**** DATA SECTION ****

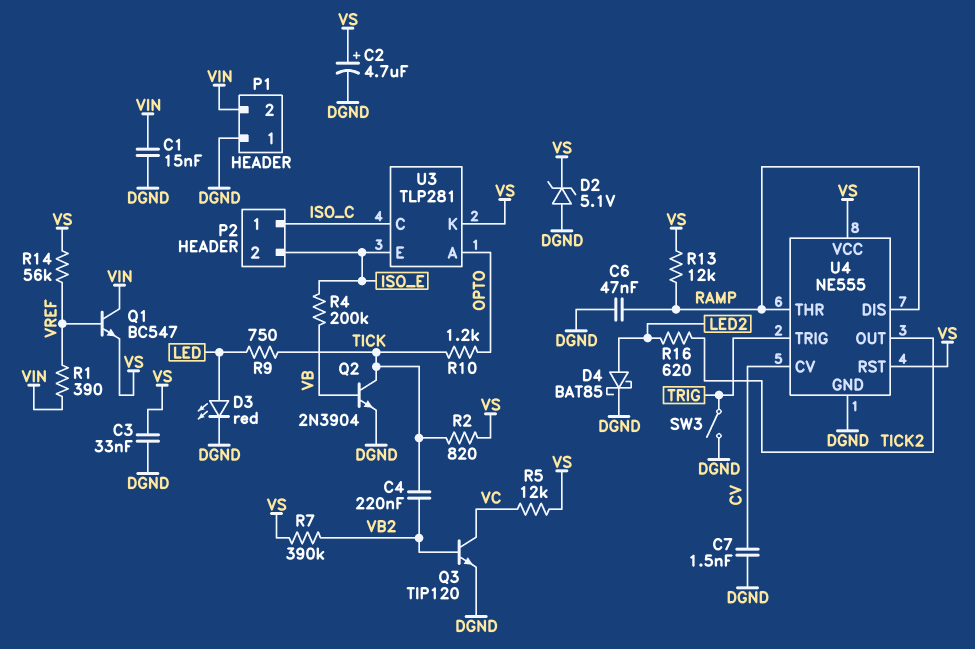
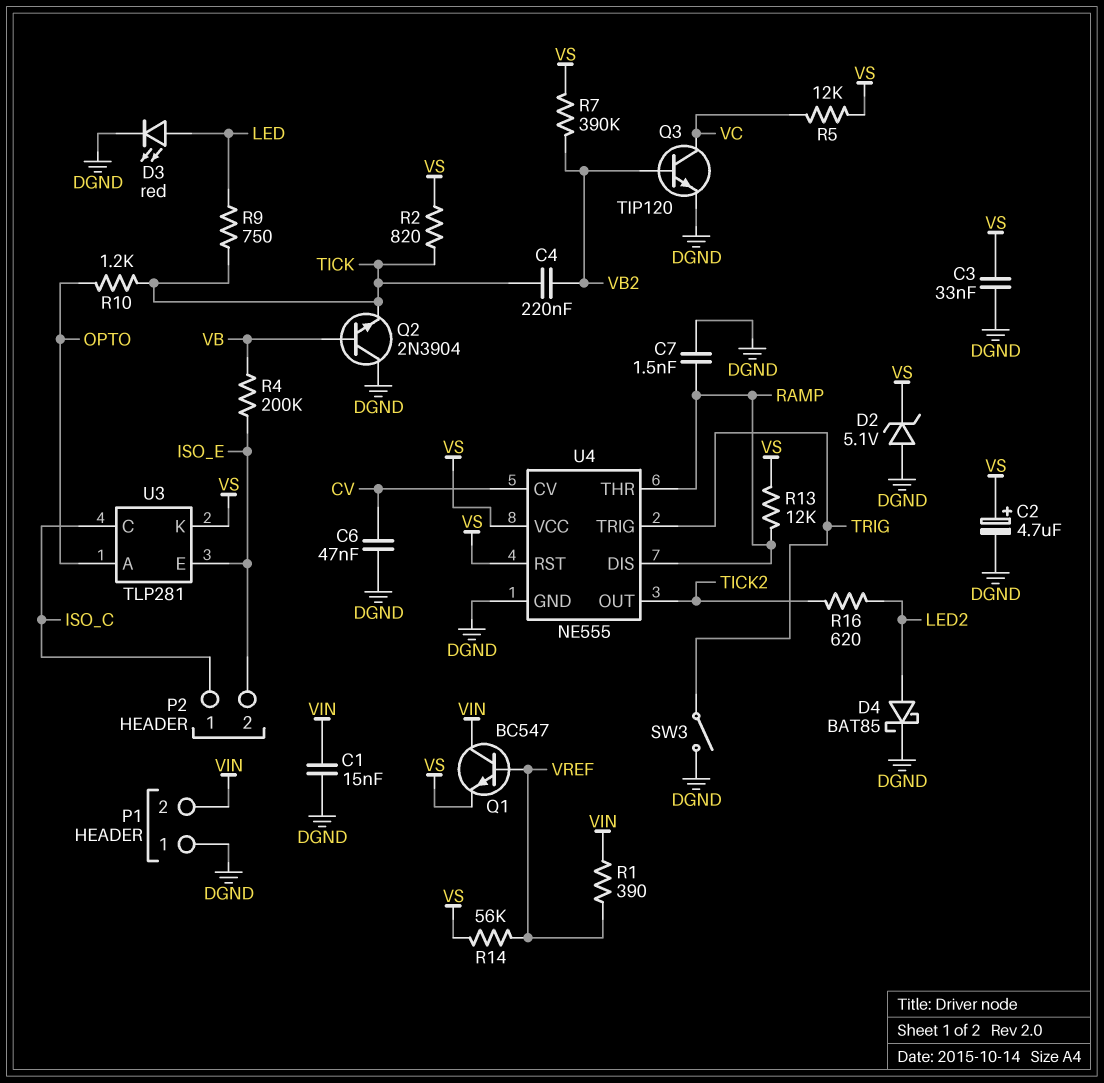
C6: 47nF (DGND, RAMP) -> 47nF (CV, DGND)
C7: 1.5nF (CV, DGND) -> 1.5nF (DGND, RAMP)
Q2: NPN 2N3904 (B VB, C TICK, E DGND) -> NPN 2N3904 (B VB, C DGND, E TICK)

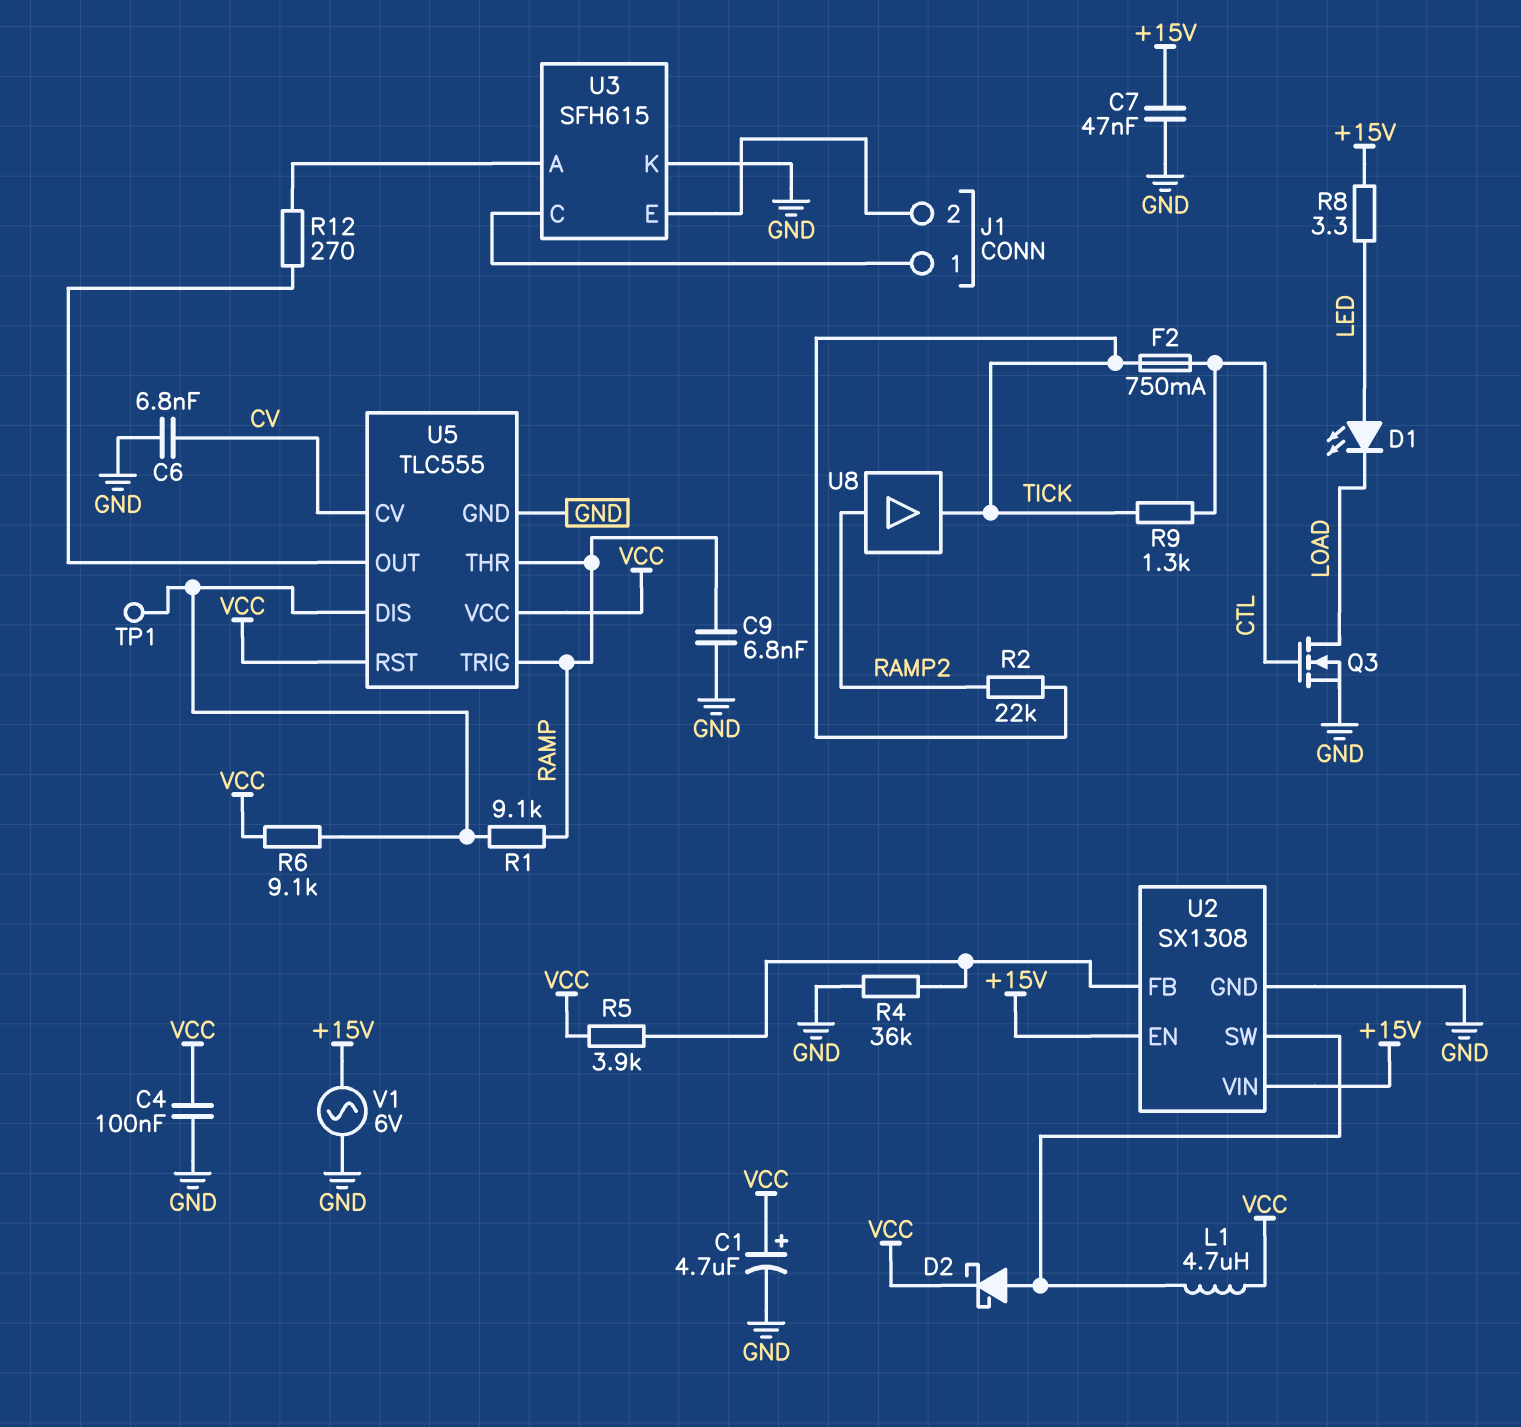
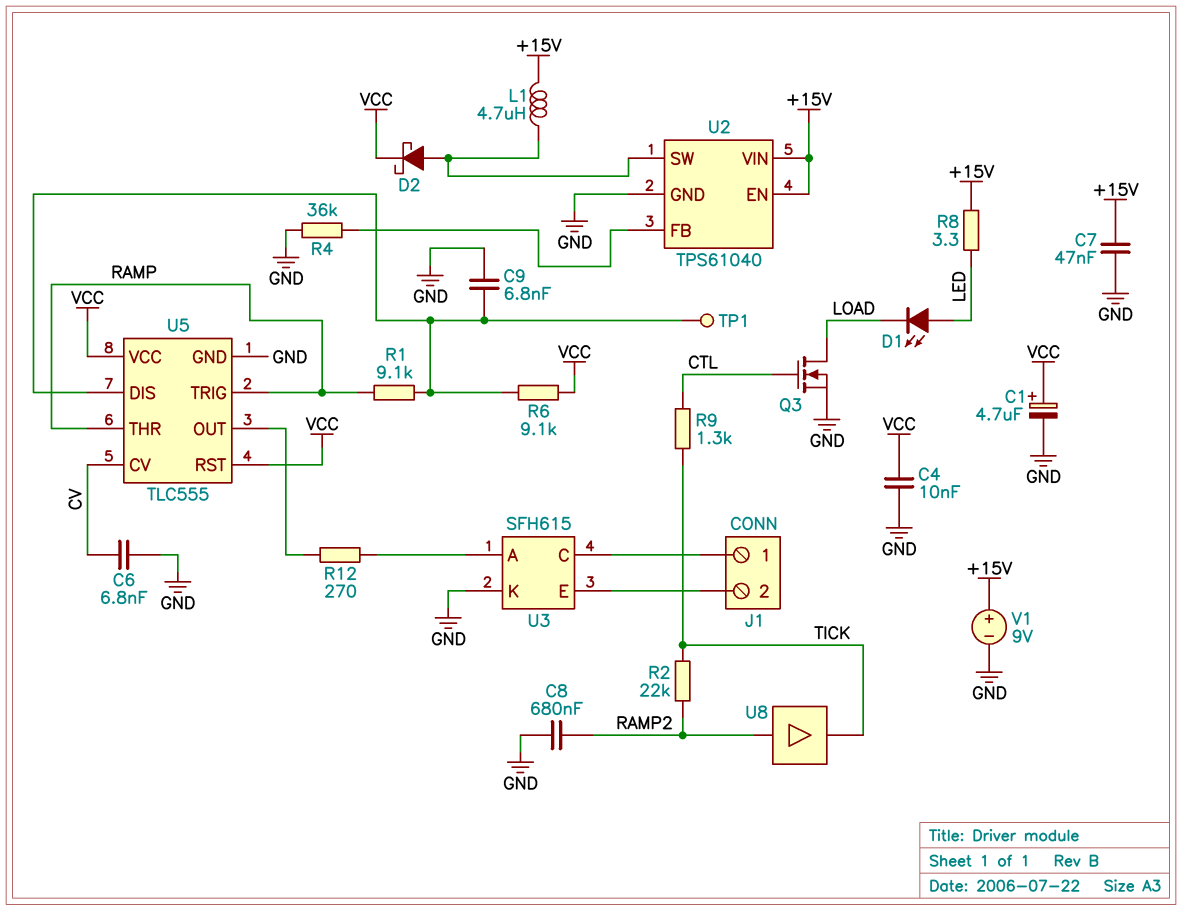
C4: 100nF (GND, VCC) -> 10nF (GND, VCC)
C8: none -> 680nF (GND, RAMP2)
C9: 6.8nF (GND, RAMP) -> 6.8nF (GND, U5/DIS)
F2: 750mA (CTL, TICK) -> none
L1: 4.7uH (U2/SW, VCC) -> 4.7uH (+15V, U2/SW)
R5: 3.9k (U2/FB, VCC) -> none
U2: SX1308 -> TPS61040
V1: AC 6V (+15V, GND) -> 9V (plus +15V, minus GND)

****

→ **ACTIVITY**
Once the pictures are set aside, restate the remaining data above exactly.

→ **RESULT OF THIS TASK**
C6: 47nF (DGND, RAMP) -> 47nF (CV, DGND)
C7: 1.5nF (CV, DGND) -> 1.5nF (DGND, RAMP)
Q2: NPN 2N3904 (B VB, C TICK, E DGND) -> NPN 2N3904 (B VB, C DGND, E TICK)

C4: 100nF (GND, VCC) -> 10nF (GND, VCC)
C8: none -> 680nF (GND, RAMP2)
C9: 6.8nF (GND, RAMP) -> 6.8nF (GND, U5/DIS)
F2: 750mA (CTL, TICK) -> none
L1: 4.7uH (U2/SW, VCC) -> 4.7uH (+15V, U2/SW)
R5: 3.9k (U2/FB, VCC) -> none
U2: SX1308 -> TPS61040
V1: AC 6V (+15V, GND) -> 9V (plus +15V, minus GND)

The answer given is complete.